[Object inventory comparisons]
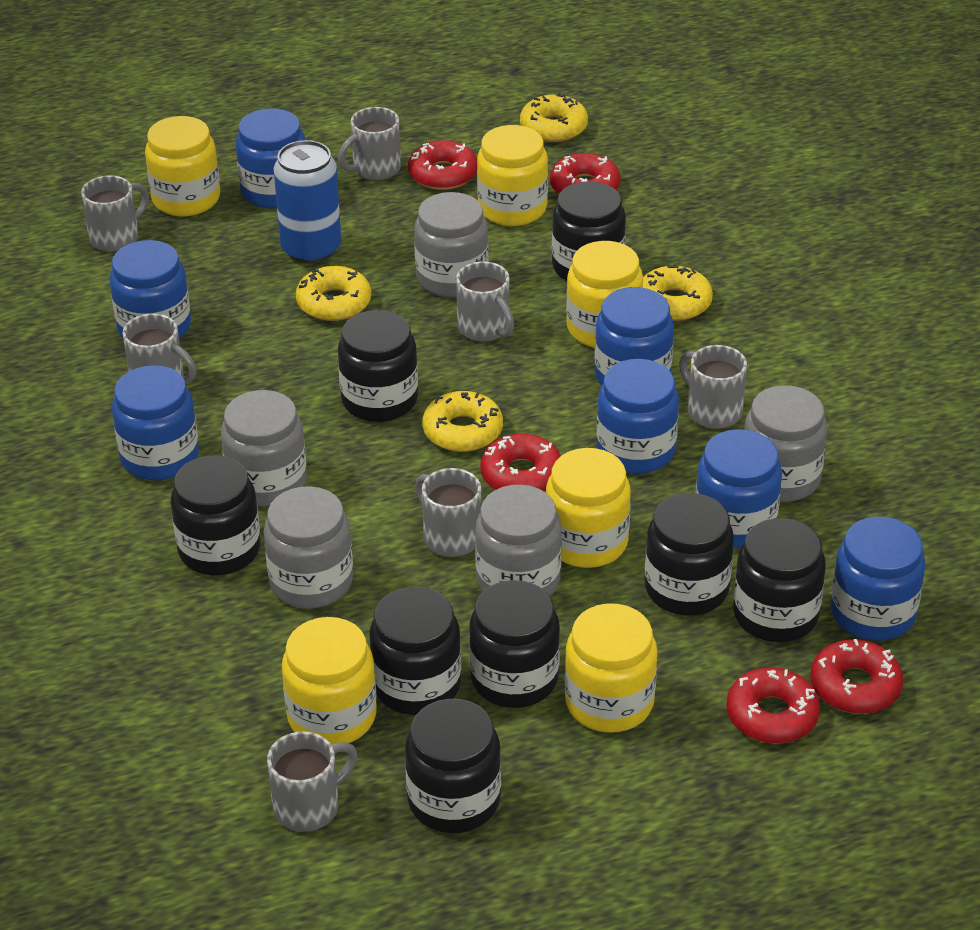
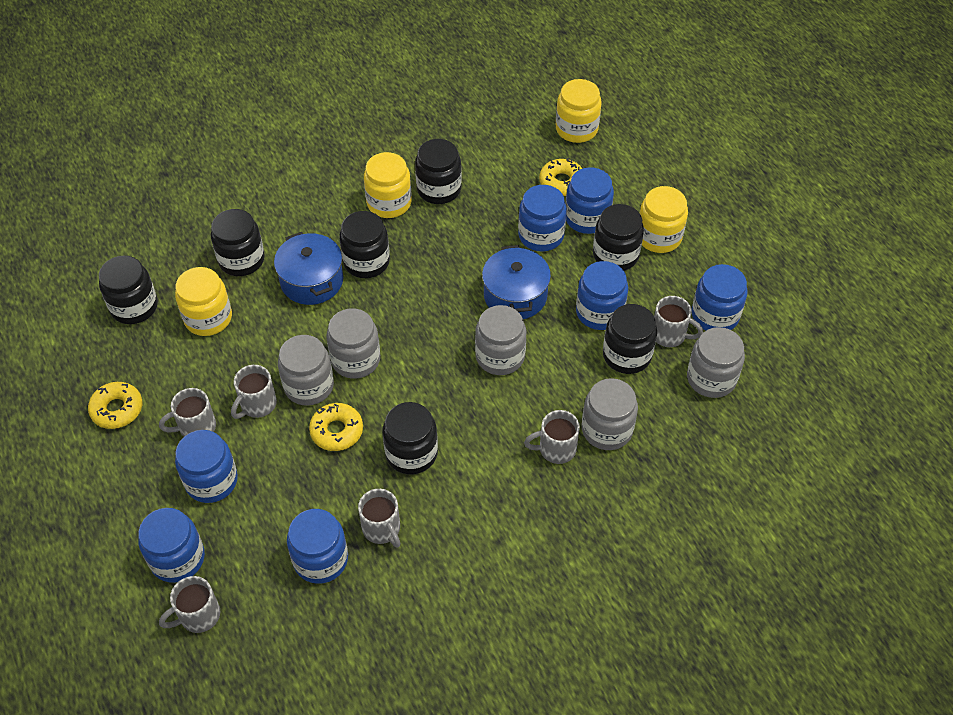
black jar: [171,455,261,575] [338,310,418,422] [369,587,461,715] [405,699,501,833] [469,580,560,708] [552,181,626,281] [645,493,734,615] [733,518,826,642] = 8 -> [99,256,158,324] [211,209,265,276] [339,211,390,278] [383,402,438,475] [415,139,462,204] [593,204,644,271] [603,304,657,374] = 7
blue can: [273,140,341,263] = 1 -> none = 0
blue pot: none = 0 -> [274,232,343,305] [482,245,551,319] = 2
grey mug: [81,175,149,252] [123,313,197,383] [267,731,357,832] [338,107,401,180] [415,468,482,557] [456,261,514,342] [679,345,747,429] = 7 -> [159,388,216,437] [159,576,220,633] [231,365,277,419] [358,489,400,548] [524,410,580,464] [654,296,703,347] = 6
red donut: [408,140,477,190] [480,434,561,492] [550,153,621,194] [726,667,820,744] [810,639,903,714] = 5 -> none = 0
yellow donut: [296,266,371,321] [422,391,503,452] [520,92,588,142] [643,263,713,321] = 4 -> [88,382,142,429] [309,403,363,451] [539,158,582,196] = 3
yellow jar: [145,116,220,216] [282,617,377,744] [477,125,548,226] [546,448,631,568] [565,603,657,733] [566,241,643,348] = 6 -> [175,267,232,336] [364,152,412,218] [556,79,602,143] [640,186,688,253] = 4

- _What to work on_: Each line above holding the word "donut" counts; reply with how many there are, only the number.

- _Result_: 2